What to work on
Collect every line in the listing below that contains the word "have".
** START OF Records provided **
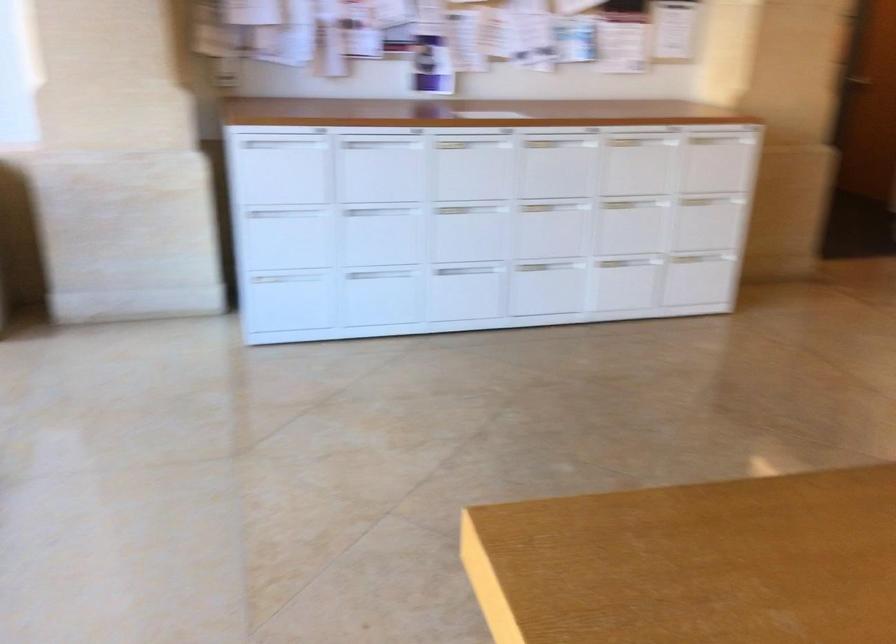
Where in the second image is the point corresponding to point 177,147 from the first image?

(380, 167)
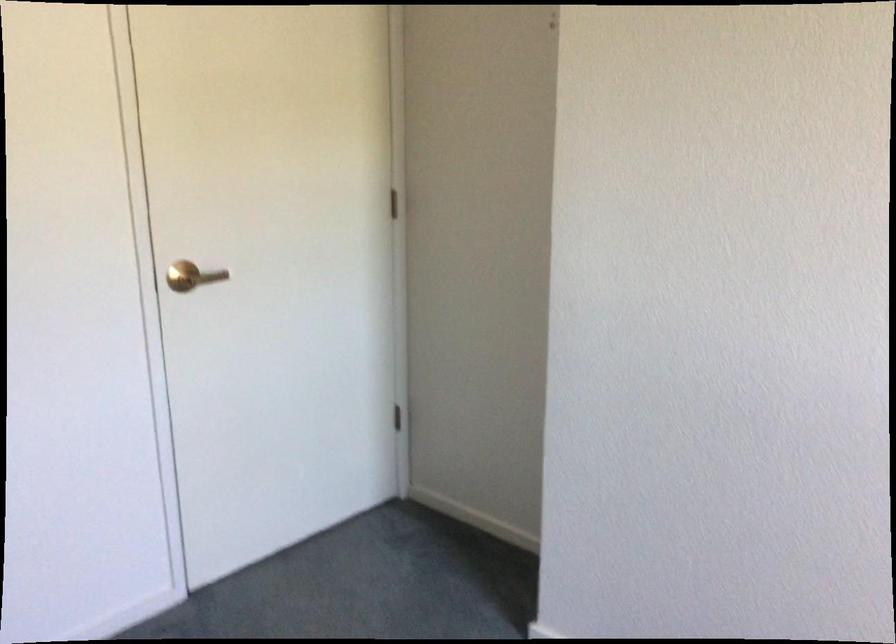
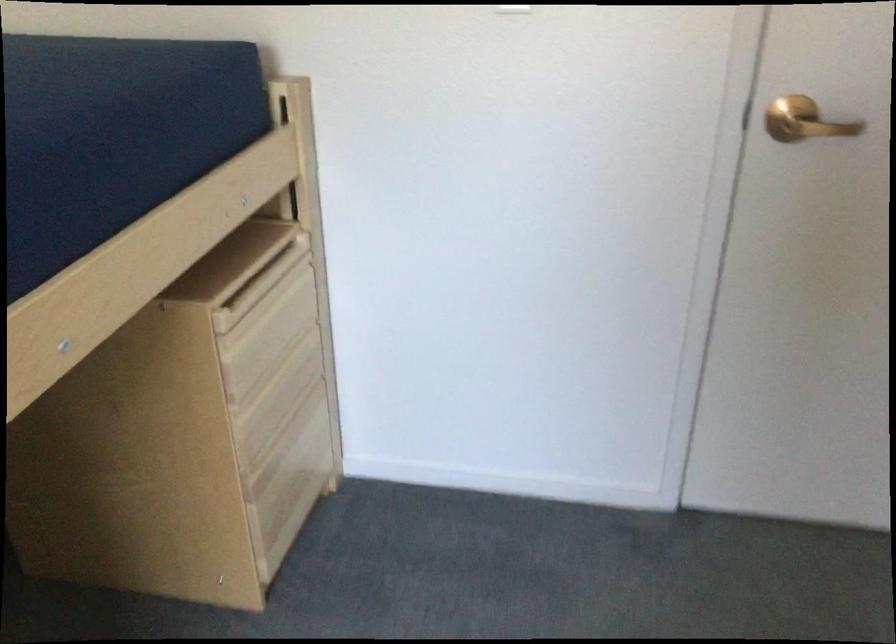
First-person continuous shooting, in which direction is the camera rotating?

The camera's rotation is toward left-down.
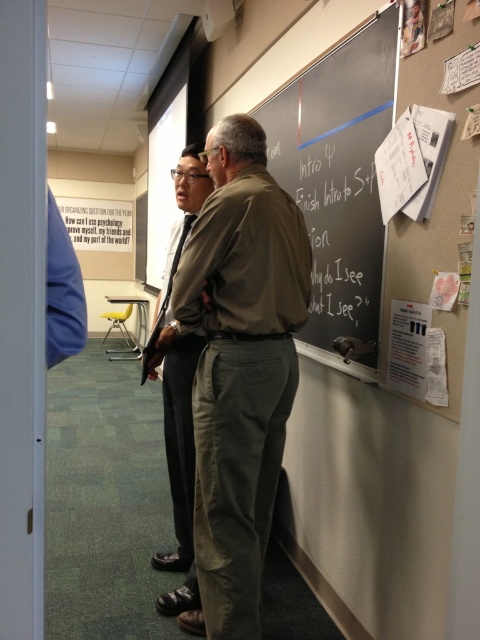
Question: Is black chalkboard writing at upper center further to the viewer compared to matte khaki pants at center?

Choices:
 (A) no
 (B) yes

Answer: (A)

Question: Is green matte shirt at center further to camera compared to matte khaki pants at center?

Choices:
 (A) yes
 (B) no

Answer: (B)

Question: Which object is positioned closest to the green matte shirt at center?

Choices:
 (A) black chalkboard at upper center
 (B) black chalkboard writing at upper center
 (C) matte khaki pants at center
 (D) white paper at right

Answer: (D)

Question: Which point appears closest to the camera in this image?

Choices:
 (A) (312, 221)
 (B) (188, 186)

Answer: (B)

Question: Does black chalkboard writing at upper center have a greater width compared to white paper at right?

Choices:
 (A) yes
 (B) no

Answer: (A)

Question: Considering the real-world distances, which object is farthest from the black chalkboard at upper center?

Choices:
 (A) matte khaki pants at center
 (B) white paper at right

Answer: (A)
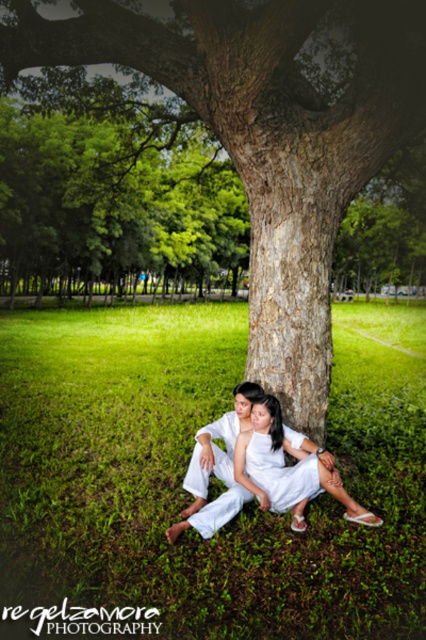
Question: Among these objects, which one is farthest from the camera?

Choices:
 (A) green rough bark tree at center
 (B) white cotton dress at center
 (C) white satin dress at center
 (D) green grass at lower center

Answer: (A)

Question: Does green grass at lower center have a greater width compared to green rough bark tree at center?

Choices:
 (A) yes
 (B) no

Answer: (A)

Question: Which of the following is the closest to the observer?

Choices:
 (A) [x=285, y=481]
 (B) [x=117, y=56]
 (C) [x=166, y=374]
 (D) [x=339, y=484]

Answer: (D)

Question: Can you confirm if green grass at lower center is positioned below white satin dress at center?

Choices:
 (A) no
 (B) yes

Answer: (A)

Question: Does white cotton dress at center have a larger size compared to white satin dress at center?

Choices:
 (A) yes
 (B) no

Answer: (A)

Question: Which object is positioned closest to the white satin dress at center?

Choices:
 (A) green grass at lower center
 (B) green rough bark tree at center

Answer: (A)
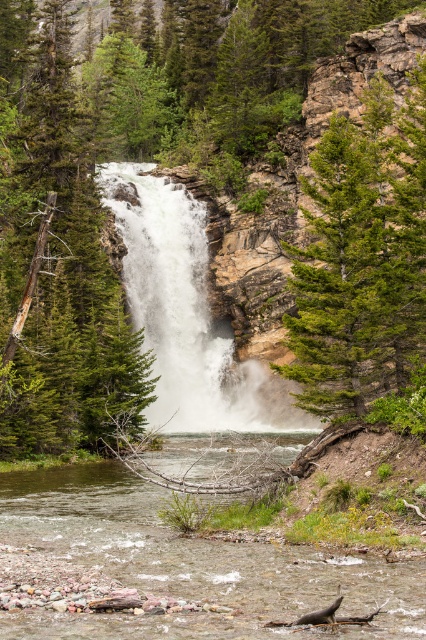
** END OF Records provided **
In response
Question: Does black chalkboard writing at upper center have a greater width compared to white paper at right?
Question: Does green grass at lower center have a greater width compared to green rough bark tree at center?
Question: Does white cotton dress at center have a larger size compared to white satin dress at center?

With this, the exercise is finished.